_Given task_: Copy out the listing below verbatim, from its first line through the line containing "pension is located at coordinates (701, 98).", including both ends.

┌─ Listed entries

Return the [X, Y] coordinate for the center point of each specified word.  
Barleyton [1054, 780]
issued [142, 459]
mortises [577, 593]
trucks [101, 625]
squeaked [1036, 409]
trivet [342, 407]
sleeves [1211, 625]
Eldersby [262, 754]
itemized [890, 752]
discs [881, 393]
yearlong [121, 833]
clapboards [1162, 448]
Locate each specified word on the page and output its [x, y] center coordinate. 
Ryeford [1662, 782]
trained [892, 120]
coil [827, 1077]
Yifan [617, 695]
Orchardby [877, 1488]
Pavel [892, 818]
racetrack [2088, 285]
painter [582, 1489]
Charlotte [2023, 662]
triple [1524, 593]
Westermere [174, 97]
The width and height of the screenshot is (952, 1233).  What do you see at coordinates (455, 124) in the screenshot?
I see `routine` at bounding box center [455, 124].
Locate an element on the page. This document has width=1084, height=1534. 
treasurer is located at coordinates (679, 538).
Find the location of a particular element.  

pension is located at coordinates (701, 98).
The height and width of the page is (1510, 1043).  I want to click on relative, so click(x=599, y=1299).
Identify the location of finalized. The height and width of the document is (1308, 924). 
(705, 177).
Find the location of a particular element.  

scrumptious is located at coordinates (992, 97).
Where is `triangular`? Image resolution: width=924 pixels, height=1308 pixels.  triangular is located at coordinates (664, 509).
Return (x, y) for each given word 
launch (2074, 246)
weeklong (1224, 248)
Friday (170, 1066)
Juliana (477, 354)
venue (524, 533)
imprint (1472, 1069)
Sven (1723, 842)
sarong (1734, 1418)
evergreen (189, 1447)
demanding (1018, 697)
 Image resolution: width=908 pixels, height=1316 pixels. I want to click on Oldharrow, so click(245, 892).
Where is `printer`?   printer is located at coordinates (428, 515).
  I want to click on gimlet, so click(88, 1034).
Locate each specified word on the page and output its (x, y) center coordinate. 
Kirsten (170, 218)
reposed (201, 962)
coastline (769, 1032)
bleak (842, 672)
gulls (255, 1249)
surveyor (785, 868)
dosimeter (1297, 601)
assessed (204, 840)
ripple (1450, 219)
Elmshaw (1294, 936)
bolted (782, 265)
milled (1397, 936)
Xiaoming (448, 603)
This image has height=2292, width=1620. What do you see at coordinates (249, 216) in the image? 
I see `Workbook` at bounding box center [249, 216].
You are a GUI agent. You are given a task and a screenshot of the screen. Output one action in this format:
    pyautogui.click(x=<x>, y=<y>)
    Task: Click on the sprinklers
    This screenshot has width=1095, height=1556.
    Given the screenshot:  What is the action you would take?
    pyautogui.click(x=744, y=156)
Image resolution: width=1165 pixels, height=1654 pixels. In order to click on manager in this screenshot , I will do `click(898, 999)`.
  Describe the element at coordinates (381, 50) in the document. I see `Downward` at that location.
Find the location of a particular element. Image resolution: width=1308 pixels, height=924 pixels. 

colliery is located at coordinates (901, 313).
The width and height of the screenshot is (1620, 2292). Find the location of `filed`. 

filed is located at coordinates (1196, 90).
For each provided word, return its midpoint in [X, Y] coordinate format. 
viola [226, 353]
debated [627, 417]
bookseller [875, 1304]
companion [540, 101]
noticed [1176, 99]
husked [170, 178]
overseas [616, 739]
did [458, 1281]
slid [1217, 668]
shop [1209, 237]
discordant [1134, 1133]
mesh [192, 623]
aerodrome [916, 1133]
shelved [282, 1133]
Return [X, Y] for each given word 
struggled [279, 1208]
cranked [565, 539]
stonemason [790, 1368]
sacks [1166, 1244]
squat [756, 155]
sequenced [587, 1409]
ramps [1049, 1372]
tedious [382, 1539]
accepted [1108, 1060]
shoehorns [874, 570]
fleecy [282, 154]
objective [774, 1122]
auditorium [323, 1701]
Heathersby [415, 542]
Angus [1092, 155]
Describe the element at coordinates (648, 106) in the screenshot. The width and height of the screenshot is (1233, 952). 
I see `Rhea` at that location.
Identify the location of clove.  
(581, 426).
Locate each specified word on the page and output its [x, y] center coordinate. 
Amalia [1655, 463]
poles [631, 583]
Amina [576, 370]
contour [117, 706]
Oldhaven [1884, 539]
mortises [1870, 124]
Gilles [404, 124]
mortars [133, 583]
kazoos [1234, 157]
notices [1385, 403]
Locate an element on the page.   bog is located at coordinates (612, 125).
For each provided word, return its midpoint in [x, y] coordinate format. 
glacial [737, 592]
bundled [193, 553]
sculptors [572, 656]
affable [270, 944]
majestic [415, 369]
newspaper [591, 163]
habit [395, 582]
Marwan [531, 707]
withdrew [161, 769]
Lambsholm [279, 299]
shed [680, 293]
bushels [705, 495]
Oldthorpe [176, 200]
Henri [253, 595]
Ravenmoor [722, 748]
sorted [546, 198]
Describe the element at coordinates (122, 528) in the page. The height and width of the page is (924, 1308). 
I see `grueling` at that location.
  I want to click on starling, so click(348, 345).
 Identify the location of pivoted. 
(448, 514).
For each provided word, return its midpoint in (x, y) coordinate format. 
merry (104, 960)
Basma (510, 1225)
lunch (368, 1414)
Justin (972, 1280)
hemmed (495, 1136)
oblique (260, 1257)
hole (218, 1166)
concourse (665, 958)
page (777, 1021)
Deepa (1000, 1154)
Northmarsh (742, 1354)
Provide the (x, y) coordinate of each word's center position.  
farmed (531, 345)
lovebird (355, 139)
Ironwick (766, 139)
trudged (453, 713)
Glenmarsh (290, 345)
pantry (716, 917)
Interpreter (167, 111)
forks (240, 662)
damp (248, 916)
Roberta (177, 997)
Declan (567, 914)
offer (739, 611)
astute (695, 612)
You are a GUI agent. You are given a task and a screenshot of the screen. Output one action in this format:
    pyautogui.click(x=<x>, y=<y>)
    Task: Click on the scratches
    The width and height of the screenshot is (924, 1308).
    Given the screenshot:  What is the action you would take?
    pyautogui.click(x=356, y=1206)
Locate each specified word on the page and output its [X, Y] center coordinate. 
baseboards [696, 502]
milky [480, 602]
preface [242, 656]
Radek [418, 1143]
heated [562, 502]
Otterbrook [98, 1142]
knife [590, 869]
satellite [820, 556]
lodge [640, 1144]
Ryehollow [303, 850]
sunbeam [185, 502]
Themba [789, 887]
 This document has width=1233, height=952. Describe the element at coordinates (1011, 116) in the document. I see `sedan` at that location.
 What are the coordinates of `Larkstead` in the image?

└─

_Reply_:
Return the [X, Y] coordinate for the center point of each specified word.  
Barleyton [1054, 780]
issued [142, 459]
mortises [577, 593]
trucks [101, 625]
squeaked [1036, 409]
trivet [342, 407]
sleeves [1211, 625]
Eldersby [262, 754]
itemized [890, 752]
discs [881, 393]
yearlong [121, 833]
clapboards [1162, 448]
Locate each specified word on the page and output its [x, y] center coordinate. 
Ryeford [1662, 782]
trained [892, 120]
coil [827, 1077]
Yifan [617, 695]
Orchardby [877, 1488]
Pavel [892, 818]
racetrack [2088, 285]
painter [582, 1489]
Charlotte [2023, 662]
triple [1524, 593]
Westermere [174, 97]
The width and height of the screenshot is (952, 1233).  What do you see at coordinates (455, 124) in the screenshot?
I see `routine` at bounding box center [455, 124].
Locate an element on the page. This document has width=1084, height=1534. 
treasurer is located at coordinates (679, 538).
Find the location of a particular element.  

pension is located at coordinates (701, 98).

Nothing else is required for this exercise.